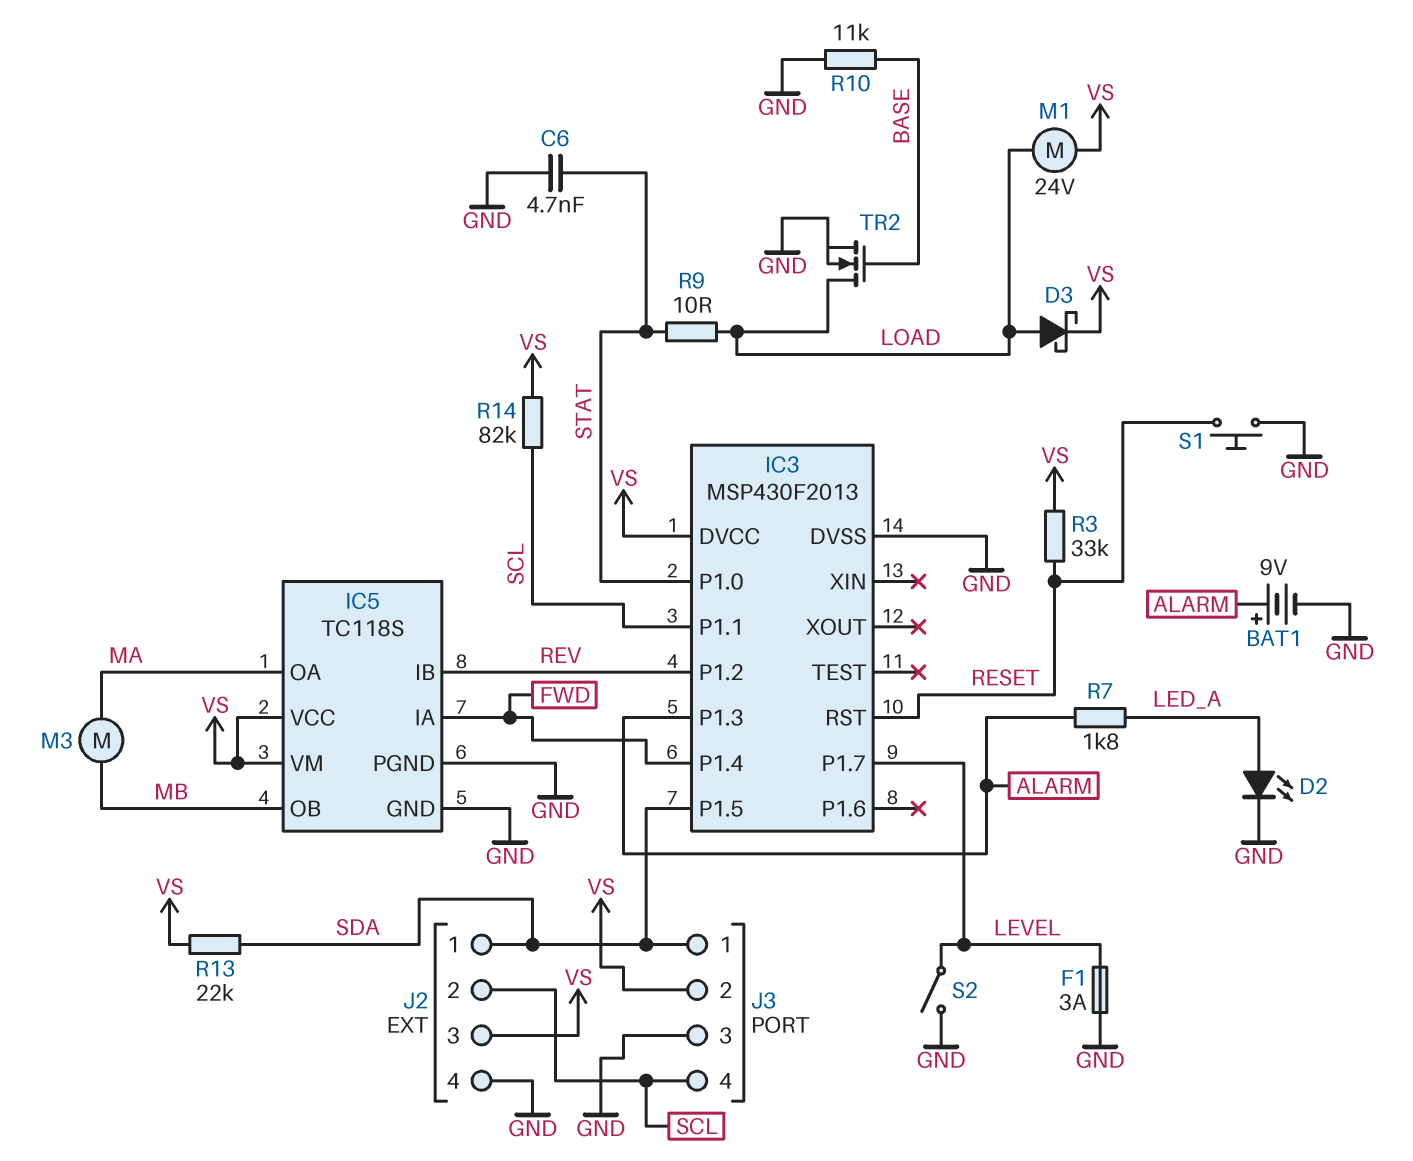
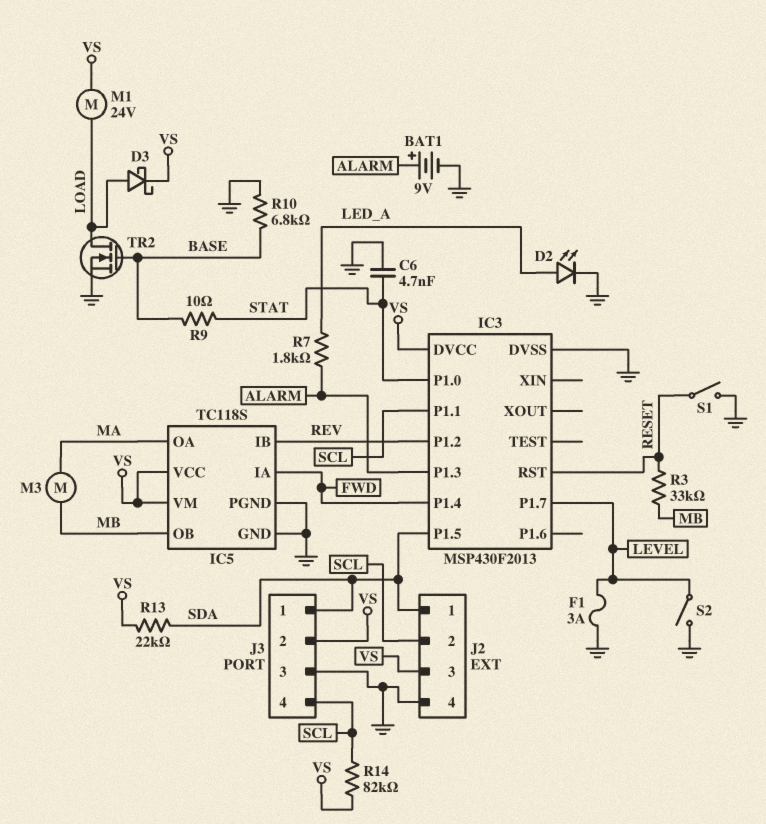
R3: 33k (RESET, VS) -> 33k (MB, RESET)
R9: 10 (LOAD, STAT) -> 10 (BASE, STAT)
R10: 11k (BASE, GND) -> 6.8k (BASE, GND)
S1: button (GND, RESET) -> switch (GND, RESET)

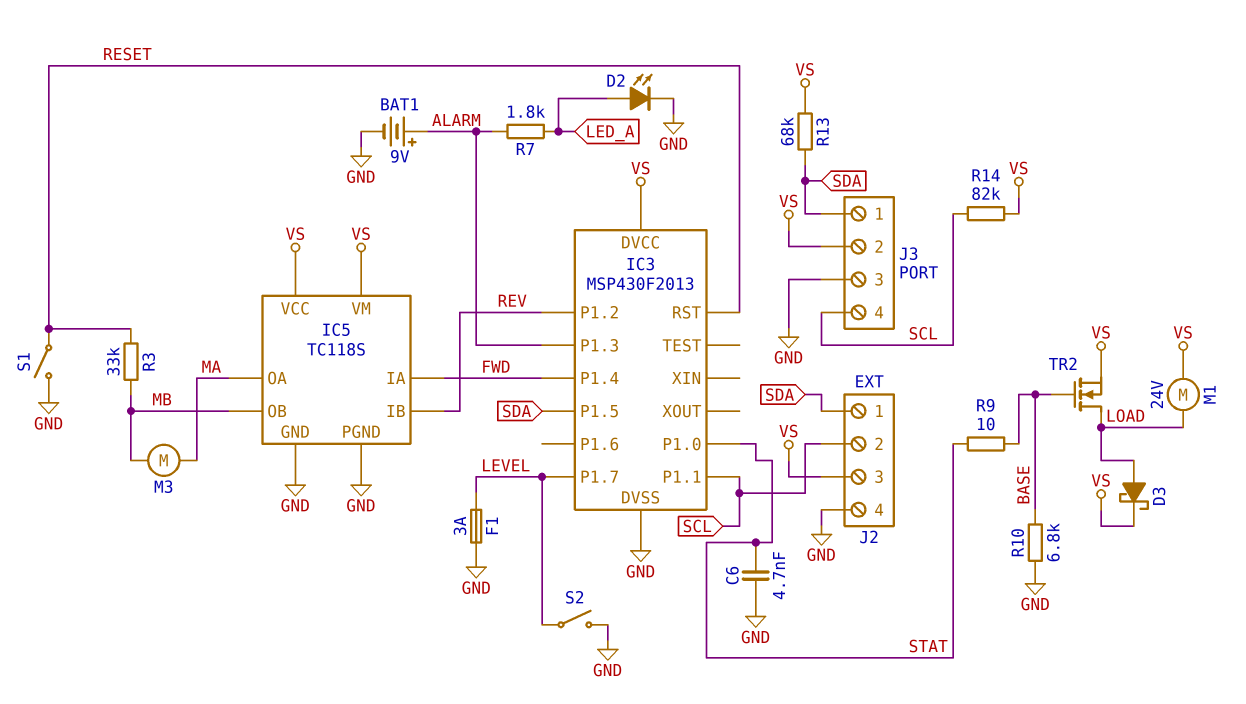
R13: 22k (SDA, VS) -> 68k (SDA, VS)
TR2: NMOS (G BASE, D LOAD, S GND) -> NMOS (G BASE, D LOAD, S VS)

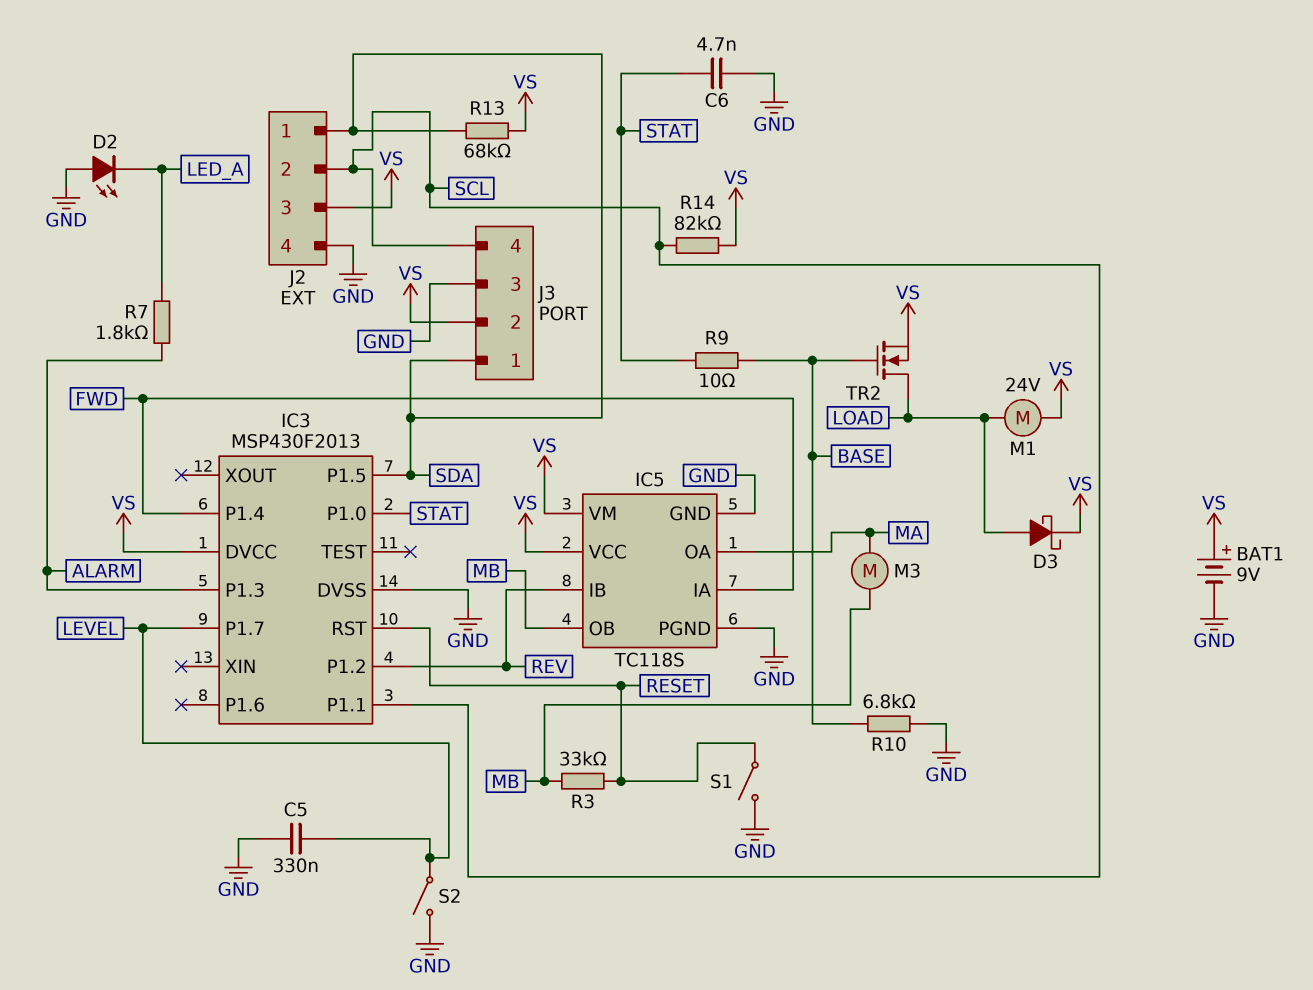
BAT1: 9V (plus ALARM, minus GND) -> 9V (plus VS, minus GND)
C5: none -> 330nF (GND, LEVEL)
D2: LED (A LED_A, K GND) -> LED (A GND, K LED_A)
F1: 3A (GND, LEVEL) -> none

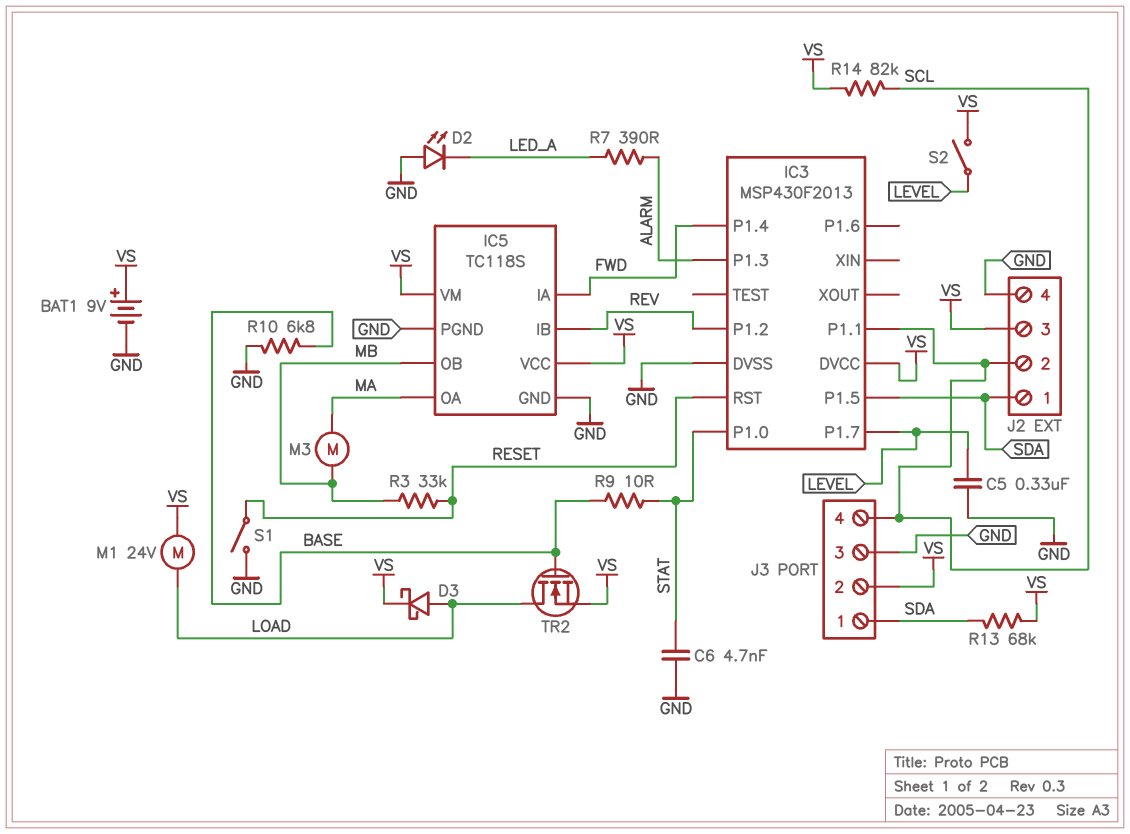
R7: 1.8k (ALARM, LED_A) -> 390 (ALARM, LED_A)
S2: switch (GND, LEVEL) -> switch (LEVEL, VS)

^^^^

**Task objective**.
Copy out, with no pictures, the lines from the one containing "BAT1: 9V (plus" through the last line of the data above, both ends included and each word unchanged.

**Result of the exercise**.
BAT1: 9V (plus ALARM, minus GND) -> 9V (plus VS, minus GND)
C5: none -> 330nF (GND, LEVEL)
D2: LED (A LED_A, K GND) -> LED (A GND, K LED_A)
F1: 3A (GND, LEVEL) -> none

R7: 1.8k (ALARM, LED_A) -> 390 (ALARM, LED_A)
S2: switch (GND, LEVEL) -> switch (LEVEL, VS)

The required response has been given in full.